About this exercise: Below is a block of entries; repeat exactly the lines starting at the line that contains "gone: LEAF-GREEN CACTUS" and ending at the line that contains "rotated: ROSE-PINK TOY", both included.

** Opening Given information block **

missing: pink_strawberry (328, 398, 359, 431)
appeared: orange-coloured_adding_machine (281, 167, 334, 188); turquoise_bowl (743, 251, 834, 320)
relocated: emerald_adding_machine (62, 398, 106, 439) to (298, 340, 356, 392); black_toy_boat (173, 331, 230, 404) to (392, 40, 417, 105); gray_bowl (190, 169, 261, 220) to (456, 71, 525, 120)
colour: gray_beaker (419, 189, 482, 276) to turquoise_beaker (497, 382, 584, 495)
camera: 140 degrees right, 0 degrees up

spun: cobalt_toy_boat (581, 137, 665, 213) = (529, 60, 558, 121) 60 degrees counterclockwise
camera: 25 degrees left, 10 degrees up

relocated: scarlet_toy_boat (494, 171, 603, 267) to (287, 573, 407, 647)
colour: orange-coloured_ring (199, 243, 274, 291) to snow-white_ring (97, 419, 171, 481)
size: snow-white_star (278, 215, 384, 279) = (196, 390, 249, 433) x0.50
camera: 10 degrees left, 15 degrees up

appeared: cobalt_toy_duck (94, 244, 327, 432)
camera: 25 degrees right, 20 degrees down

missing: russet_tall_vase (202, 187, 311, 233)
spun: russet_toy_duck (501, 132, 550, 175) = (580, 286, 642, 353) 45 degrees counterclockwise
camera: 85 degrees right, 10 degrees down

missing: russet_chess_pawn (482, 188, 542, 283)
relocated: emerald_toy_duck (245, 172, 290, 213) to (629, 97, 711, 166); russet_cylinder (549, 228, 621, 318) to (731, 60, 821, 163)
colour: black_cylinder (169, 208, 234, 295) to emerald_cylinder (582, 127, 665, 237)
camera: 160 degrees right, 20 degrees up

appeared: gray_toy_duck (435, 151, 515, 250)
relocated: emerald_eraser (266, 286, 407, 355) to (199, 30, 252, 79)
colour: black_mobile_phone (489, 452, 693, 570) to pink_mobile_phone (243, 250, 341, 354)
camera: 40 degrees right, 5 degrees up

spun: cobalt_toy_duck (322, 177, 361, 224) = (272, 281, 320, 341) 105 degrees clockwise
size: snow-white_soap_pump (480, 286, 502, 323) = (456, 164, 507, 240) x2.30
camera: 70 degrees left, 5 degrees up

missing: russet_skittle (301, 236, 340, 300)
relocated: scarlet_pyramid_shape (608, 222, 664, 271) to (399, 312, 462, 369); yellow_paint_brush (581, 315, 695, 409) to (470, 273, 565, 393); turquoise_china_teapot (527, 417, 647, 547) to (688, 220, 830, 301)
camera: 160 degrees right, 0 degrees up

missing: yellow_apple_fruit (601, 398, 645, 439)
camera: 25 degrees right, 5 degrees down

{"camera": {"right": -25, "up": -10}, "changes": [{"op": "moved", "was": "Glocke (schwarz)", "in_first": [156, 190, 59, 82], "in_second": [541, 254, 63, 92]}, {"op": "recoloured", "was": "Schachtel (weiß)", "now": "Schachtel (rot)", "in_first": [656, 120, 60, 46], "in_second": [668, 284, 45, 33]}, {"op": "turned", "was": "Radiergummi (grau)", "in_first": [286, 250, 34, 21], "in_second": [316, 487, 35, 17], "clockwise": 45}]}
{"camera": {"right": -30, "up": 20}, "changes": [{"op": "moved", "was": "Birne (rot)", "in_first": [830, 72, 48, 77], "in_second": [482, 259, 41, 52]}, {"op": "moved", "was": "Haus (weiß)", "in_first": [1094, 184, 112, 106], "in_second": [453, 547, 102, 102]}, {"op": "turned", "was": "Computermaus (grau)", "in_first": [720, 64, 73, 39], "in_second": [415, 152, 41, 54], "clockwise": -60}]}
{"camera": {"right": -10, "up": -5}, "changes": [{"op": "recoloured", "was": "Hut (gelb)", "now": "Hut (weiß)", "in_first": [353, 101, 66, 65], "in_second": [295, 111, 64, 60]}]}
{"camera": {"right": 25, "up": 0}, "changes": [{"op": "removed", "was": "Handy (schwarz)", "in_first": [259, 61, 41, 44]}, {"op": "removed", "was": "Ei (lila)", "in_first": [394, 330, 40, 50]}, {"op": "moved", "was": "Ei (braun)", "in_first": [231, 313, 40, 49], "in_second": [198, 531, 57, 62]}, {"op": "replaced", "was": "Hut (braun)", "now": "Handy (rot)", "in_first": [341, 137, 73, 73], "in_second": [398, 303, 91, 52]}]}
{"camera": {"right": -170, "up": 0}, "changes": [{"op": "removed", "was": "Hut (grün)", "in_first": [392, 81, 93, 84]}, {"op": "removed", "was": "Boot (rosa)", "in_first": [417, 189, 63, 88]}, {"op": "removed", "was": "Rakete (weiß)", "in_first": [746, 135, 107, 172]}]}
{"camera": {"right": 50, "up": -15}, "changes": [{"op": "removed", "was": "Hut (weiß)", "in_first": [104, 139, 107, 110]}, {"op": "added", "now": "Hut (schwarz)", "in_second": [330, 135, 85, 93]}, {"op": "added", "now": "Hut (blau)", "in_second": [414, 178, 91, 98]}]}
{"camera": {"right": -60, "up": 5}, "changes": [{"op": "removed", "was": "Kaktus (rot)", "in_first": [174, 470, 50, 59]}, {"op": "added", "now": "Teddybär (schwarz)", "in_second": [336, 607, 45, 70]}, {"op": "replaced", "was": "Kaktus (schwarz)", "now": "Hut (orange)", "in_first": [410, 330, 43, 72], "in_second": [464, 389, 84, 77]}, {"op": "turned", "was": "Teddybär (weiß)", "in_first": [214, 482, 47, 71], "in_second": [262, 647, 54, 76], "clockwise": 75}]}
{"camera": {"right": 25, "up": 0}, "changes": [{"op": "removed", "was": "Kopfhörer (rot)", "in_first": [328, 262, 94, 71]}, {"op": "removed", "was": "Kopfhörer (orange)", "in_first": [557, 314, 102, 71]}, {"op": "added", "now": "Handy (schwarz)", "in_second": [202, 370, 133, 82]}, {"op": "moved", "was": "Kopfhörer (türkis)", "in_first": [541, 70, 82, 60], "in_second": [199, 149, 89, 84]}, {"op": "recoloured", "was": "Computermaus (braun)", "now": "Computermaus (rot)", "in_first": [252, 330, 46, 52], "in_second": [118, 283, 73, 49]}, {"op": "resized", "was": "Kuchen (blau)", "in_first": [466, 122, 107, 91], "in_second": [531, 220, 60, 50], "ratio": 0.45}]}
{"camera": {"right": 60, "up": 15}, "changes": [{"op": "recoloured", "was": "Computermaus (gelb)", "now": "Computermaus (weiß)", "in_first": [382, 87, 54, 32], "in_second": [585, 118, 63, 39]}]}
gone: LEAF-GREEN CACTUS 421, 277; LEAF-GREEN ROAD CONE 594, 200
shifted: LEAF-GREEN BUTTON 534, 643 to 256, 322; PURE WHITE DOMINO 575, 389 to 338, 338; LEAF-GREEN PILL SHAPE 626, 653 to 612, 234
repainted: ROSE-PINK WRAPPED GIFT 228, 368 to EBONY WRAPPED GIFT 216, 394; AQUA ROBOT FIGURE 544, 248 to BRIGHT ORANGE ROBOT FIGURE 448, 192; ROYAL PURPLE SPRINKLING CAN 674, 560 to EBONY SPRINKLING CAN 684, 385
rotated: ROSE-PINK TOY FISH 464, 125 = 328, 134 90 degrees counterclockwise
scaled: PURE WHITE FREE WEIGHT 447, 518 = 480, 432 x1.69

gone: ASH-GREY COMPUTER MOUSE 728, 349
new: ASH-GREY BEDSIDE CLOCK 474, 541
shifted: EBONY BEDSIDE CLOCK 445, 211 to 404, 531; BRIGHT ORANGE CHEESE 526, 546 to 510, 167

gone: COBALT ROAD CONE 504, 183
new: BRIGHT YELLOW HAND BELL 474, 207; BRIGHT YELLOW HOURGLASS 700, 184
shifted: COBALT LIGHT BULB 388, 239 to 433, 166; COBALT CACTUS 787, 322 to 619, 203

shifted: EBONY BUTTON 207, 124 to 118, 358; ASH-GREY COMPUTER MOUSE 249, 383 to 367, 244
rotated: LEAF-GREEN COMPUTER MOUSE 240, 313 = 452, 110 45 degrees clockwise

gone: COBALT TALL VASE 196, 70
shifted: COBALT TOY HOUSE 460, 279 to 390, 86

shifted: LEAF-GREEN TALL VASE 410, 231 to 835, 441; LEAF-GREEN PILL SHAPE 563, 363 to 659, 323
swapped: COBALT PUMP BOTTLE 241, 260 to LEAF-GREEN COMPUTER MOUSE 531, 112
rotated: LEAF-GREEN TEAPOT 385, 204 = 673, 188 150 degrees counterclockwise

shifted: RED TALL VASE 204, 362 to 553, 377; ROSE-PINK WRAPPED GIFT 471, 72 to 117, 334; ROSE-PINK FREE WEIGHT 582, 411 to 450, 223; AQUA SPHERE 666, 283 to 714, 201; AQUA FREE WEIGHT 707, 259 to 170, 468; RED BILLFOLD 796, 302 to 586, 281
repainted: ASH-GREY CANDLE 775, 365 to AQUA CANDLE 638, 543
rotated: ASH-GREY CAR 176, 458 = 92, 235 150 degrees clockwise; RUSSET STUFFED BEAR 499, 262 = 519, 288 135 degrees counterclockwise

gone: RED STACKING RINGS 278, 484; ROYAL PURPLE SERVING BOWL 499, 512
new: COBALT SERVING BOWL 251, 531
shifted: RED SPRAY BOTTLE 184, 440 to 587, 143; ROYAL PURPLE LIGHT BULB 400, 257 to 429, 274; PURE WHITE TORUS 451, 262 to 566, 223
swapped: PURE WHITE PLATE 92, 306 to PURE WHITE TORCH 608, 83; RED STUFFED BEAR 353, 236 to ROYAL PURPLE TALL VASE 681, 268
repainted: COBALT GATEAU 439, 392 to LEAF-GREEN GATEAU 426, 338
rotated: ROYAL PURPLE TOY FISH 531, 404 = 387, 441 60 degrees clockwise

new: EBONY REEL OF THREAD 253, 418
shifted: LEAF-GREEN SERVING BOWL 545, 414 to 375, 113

** Closing Given information block **

Output for this exercise:
gone: LEAF-GREEN CACTUS 421, 277; LEAF-GREEN ROAD CONE 594, 200
shifted: LEAF-GREEN BUTTON 534, 643 to 256, 322; PURE WHITE DOMINO 575, 389 to 338, 338; LEAF-GREEN PILL SHAPE 626, 653 to 612, 234
repainted: ROSE-PINK WRAPPED GIFT 228, 368 to EBONY WRAPPED GIFT 216, 394; AQUA ROBOT FIGURE 544, 248 to BRIGHT ORANGE ROBOT FIGURE 448, 192; ROYAL PURPLE SPRINKLING CAN 674, 560 to EBONY SPRINKLING CAN 684, 385
rotated: ROSE-PINK TOY FISH 464, 125 = 328, 134 90 degrees counterclockwise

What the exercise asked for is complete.